* Your assignment
Take the lines below between the one holding "U2: ATtiny841 -> ATtiny84" and the one holding "Q4: NPN TIP120", inclusive, and copy them exactly. Add nothing.

* Records provided
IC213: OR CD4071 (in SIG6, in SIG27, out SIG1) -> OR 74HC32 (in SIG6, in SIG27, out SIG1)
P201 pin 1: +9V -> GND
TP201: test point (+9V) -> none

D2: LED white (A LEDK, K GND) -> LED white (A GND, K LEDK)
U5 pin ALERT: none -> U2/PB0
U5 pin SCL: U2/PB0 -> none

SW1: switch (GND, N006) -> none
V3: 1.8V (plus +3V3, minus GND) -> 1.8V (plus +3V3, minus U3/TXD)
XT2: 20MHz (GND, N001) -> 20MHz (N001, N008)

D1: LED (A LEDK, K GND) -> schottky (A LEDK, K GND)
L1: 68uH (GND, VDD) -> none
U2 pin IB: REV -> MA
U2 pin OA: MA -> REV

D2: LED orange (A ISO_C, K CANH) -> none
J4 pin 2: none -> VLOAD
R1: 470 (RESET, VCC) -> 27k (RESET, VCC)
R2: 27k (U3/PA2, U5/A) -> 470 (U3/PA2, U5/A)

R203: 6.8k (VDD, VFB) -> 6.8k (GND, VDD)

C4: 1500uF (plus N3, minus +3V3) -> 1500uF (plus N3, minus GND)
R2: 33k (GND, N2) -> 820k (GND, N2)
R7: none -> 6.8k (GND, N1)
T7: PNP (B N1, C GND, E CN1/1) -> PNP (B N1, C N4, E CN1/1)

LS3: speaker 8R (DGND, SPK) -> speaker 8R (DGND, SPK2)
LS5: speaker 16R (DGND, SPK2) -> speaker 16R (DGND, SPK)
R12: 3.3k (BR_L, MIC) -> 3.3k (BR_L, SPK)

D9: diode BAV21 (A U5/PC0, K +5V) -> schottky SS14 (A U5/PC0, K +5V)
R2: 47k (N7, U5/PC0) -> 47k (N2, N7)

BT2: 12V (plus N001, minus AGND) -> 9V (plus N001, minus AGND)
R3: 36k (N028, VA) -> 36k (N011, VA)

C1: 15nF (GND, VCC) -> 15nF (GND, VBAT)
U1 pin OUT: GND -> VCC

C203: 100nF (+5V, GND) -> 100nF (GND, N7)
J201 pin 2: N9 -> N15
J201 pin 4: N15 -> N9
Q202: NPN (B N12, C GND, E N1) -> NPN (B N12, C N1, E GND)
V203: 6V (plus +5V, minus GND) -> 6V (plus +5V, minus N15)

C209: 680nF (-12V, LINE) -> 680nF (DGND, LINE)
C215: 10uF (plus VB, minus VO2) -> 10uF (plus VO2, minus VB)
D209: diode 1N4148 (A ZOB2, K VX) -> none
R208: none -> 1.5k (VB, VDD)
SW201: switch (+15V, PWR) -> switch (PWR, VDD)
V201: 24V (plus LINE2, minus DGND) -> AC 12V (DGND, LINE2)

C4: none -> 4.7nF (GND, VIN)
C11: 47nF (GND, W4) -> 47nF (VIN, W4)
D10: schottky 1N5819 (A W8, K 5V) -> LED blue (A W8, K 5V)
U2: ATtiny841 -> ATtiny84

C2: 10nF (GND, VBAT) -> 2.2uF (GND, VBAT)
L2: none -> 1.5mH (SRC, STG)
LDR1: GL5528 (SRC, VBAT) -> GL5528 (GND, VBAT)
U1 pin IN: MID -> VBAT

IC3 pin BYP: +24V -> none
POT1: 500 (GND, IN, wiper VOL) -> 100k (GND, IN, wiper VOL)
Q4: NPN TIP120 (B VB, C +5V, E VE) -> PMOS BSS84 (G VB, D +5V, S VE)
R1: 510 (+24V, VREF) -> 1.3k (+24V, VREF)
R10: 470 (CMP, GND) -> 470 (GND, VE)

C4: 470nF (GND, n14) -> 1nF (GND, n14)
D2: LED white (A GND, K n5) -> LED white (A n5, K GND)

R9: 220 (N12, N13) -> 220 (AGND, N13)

* Finished task
U2: ATtiny841 -> ATtiny84

C2: 10nF (GND, VBAT) -> 2.2uF (GND, VBAT)
L2: none -> 1.5mH (SRC, STG)
LDR1: GL5528 (SRC, VBAT) -> GL5528 (GND, VBAT)
U1 pin IN: MID -> VBAT

IC3 pin BYP: +24V -> none
POT1: 500 (GND, IN, wiper VOL) -> 100k (GND, IN, wiper VOL)
Q4: NPN TIP120 (B VB, C +5V, E VE) -> PMOS BSS84 (G VB, D +5V, S VE)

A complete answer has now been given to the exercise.